About this task: Print the listing below a second time, exactly, and omit its images.
[Opening Data extract section]
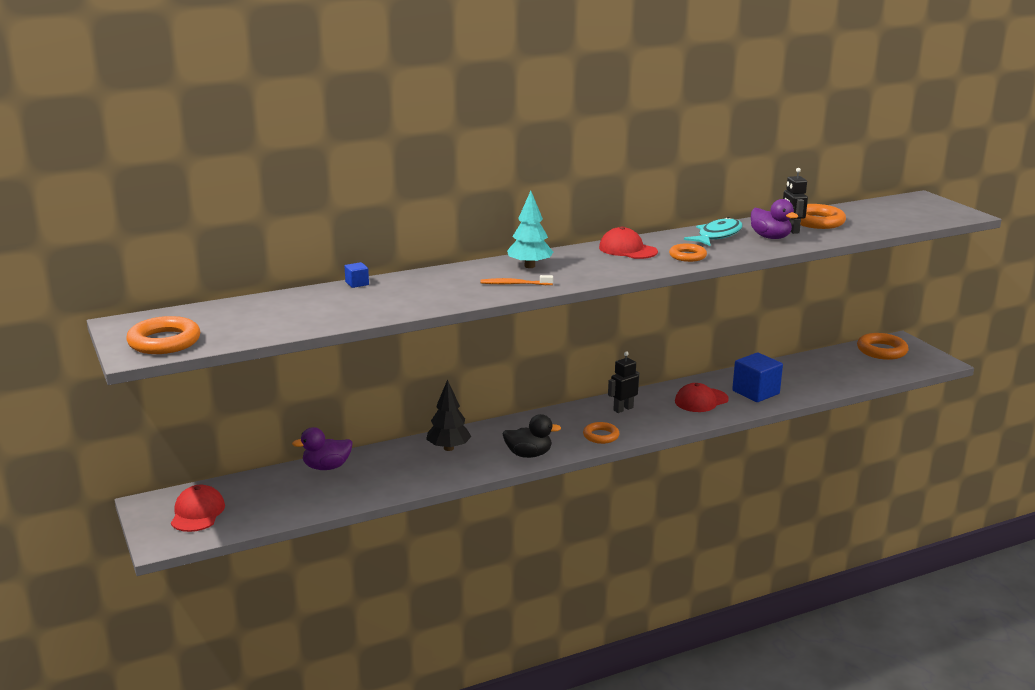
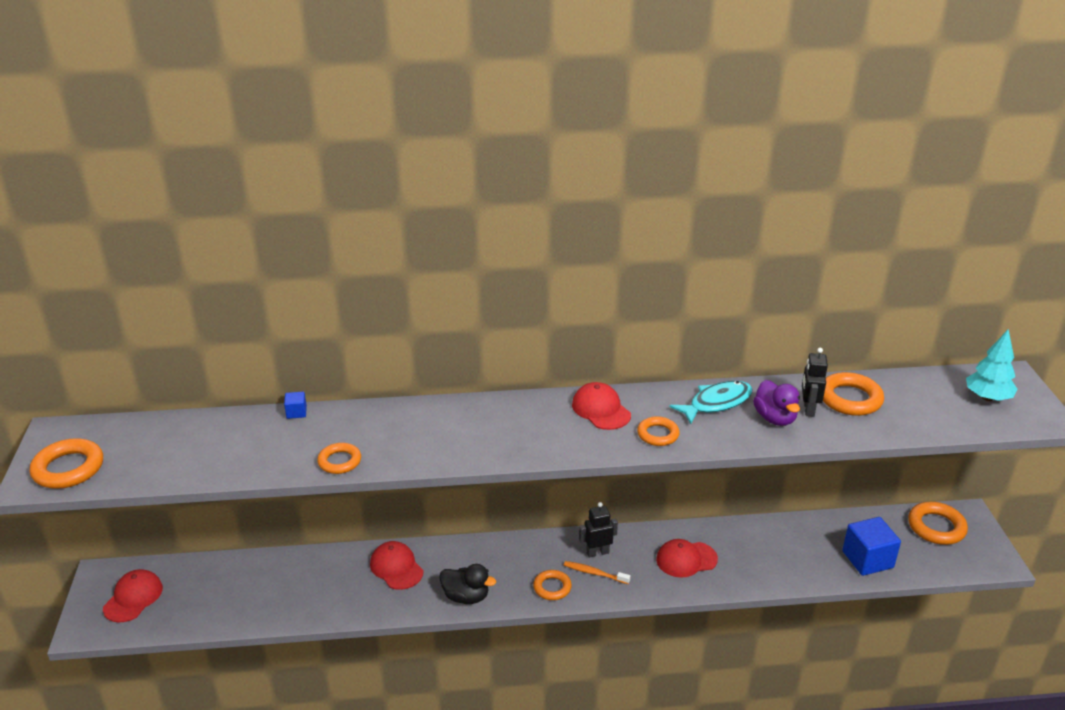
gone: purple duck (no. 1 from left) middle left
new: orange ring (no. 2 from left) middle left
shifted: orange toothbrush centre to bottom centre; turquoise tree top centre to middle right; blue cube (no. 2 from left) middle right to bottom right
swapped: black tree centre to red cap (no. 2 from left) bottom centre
[Closing Data extract section]
Written response:
gone: purple duck (no. 1 from left) middle left
new: orange ring (no. 2 from left) middle left
shifted: orange toothbrush centre to bottom centre; turquoise tree top centre to middle right; blue cube (no. 2 from left) middle right to bottom right
swapped: black tree centre to red cap (no. 2 from left) bottom centre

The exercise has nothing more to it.